WORK INSTRUCTIONS >> For the material below, return exactly the lines starting at the line containing "IR1 pin OUT: A0 -> D5" and ending at the line containing "IR pin OUT: TX -> D2", both ends included, and no others.

═══ EXTRACTED DATA ═══

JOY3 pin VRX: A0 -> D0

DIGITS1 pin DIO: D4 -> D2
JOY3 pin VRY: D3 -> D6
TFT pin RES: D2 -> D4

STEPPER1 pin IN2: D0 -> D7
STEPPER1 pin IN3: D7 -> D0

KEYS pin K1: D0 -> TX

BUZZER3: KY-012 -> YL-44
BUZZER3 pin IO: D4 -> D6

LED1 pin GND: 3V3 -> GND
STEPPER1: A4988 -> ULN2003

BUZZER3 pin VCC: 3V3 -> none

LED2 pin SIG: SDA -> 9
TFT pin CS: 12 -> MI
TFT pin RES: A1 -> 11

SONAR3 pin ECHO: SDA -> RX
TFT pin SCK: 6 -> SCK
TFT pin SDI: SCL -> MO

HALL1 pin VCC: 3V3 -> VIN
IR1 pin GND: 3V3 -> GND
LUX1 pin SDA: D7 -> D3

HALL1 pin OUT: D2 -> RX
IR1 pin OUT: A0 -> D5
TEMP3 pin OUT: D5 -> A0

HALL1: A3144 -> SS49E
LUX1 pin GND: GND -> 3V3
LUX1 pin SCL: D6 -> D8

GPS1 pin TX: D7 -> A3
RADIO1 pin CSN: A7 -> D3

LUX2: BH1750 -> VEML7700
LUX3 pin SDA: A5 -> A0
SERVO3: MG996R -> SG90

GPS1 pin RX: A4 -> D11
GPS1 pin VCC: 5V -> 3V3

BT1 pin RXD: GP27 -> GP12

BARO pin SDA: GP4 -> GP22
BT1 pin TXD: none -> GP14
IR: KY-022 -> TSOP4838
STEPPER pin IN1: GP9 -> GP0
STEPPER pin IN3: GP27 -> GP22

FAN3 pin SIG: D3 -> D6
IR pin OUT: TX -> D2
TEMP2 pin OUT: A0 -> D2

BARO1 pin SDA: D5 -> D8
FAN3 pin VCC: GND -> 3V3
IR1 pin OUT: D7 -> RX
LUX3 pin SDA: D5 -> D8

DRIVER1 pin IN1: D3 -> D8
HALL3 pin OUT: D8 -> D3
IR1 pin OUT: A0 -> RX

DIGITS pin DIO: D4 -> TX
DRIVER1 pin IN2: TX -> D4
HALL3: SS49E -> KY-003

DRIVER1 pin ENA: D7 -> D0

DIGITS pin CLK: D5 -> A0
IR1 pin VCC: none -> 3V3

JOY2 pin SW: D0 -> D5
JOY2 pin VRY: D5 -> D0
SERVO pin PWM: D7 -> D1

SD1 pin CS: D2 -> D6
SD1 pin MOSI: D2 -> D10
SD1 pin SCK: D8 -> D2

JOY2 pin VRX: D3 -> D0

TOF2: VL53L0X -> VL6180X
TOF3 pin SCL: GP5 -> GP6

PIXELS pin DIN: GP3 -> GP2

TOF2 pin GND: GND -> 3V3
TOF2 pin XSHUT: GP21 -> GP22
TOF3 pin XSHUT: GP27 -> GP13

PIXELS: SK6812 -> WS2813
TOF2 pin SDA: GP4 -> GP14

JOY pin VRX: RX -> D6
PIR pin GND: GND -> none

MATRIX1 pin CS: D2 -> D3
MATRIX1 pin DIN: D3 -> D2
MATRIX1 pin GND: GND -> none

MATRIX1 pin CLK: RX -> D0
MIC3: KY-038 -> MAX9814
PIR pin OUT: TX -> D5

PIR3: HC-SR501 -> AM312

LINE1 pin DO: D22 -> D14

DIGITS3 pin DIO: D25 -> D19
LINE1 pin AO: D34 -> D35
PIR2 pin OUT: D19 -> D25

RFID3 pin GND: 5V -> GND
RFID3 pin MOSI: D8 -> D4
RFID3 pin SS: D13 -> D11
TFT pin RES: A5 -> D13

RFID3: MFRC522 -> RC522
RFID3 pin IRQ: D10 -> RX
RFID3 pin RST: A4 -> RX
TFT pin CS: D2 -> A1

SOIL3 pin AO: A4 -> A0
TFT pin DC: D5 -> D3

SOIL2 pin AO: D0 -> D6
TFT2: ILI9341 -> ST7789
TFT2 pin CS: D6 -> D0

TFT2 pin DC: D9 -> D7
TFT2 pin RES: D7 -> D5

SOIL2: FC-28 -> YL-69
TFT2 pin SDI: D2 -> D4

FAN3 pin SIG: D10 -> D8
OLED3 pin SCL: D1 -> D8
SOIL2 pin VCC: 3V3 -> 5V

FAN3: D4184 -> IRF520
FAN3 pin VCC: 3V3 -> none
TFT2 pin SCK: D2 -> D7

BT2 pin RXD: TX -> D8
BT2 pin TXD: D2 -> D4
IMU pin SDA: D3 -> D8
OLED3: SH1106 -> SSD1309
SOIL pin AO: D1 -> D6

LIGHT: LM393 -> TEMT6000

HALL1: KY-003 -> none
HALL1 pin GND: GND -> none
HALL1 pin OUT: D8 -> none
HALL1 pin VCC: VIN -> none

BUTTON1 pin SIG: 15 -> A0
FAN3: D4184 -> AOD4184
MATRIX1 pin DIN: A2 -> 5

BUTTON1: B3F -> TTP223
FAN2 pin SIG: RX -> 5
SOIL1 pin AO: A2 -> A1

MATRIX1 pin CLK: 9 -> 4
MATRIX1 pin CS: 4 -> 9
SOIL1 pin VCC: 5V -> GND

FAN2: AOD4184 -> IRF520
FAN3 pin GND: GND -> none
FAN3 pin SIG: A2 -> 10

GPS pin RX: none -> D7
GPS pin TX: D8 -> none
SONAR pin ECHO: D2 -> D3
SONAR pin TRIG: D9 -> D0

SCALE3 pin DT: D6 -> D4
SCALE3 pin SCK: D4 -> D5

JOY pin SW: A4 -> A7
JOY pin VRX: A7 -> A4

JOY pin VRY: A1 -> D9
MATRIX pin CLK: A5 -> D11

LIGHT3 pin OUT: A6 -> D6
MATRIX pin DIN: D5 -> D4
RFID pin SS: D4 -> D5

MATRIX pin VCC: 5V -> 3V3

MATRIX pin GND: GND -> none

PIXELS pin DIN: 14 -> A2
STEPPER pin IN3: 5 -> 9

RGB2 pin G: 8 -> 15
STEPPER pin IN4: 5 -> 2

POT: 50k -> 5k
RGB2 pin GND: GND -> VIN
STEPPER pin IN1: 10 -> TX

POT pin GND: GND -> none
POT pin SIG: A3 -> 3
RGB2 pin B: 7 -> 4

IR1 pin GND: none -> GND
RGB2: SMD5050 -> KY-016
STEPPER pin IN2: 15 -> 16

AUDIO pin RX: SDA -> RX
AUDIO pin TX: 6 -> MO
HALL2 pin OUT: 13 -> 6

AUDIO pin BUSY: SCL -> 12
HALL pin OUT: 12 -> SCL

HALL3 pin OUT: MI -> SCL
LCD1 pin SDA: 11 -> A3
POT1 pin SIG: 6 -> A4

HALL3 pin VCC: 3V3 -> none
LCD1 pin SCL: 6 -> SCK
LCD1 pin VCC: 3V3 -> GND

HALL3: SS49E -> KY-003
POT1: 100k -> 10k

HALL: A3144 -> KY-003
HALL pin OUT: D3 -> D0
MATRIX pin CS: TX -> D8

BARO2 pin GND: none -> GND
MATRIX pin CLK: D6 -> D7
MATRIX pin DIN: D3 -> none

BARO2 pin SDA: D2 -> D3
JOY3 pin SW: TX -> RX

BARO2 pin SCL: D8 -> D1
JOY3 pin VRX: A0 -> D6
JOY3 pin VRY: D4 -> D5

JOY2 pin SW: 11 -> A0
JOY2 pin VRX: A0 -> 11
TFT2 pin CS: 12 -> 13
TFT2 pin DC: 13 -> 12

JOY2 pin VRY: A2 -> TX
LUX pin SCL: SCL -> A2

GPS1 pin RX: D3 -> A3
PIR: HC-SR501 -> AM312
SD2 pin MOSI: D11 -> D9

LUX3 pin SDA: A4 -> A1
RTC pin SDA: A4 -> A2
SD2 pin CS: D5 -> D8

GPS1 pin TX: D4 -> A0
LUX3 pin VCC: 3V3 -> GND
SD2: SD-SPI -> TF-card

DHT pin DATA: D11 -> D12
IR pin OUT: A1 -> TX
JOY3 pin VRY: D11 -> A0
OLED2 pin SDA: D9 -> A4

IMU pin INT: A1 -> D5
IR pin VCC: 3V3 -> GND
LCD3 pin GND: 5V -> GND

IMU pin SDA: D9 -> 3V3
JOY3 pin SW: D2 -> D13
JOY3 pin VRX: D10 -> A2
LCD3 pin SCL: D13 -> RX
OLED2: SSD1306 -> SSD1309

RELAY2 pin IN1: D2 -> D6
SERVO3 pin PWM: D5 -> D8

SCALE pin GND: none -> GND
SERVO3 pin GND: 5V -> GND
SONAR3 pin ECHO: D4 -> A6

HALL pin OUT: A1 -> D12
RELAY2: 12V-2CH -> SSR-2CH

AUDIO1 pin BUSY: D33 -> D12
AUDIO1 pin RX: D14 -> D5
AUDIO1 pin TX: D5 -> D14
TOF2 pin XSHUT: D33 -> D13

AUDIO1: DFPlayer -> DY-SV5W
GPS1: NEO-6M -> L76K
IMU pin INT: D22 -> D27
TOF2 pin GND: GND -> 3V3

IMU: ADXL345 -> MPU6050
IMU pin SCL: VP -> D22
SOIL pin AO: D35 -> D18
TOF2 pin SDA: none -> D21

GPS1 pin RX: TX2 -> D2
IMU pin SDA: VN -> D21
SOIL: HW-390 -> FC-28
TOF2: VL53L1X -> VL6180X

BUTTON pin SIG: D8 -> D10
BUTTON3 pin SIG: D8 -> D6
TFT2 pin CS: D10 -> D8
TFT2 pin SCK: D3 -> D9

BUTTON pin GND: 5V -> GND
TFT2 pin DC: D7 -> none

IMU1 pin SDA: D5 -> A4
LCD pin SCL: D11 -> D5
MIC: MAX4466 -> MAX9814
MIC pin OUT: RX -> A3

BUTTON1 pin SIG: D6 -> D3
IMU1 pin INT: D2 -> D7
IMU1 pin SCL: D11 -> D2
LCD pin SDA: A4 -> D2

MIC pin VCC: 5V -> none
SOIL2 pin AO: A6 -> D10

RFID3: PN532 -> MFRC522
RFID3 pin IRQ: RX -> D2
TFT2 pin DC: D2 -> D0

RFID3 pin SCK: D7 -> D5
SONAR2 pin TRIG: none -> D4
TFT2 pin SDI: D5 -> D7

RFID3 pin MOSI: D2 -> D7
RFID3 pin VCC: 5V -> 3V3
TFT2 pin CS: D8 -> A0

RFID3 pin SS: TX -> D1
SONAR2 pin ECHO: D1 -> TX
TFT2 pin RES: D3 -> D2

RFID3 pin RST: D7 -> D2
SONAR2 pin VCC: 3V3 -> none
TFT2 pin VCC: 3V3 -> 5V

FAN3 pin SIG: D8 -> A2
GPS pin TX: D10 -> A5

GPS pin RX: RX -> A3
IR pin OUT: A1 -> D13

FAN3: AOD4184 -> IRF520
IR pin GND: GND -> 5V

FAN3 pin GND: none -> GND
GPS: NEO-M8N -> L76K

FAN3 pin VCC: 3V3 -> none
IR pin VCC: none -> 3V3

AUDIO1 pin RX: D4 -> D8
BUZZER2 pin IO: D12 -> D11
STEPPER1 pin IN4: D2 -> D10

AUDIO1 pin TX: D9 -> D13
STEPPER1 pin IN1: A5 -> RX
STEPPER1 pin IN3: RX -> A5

═══

COMPLETED TASK >>
IR1 pin OUT: A0 -> D5
TEMP3 pin OUT: D5 -> A0

HALL1: A3144 -> SS49E
LUX1 pin GND: GND -> 3V3
LUX1 pin SCL: D6 -> D8

GPS1 pin TX: D7 -> A3
RADIO1 pin CSN: A7 -> D3

LUX2: BH1750 -> VEML7700
LUX3 pin SDA: A5 -> A0
SERVO3: MG996R -> SG90

GPS1 pin RX: A4 -> D11
GPS1 pin VCC: 5V -> 3V3

BT1 pin RXD: GP27 -> GP12

BARO pin SDA: GP4 -> GP22
BT1 pin TXD: none -> GP14
IR: KY-022 -> TSOP4838
STEPPER pin IN1: GP9 -> GP0
STEPPER pin IN3: GP27 -> GP22

FAN3 pin SIG: D3 -> D6
IR pin OUT: TX -> D2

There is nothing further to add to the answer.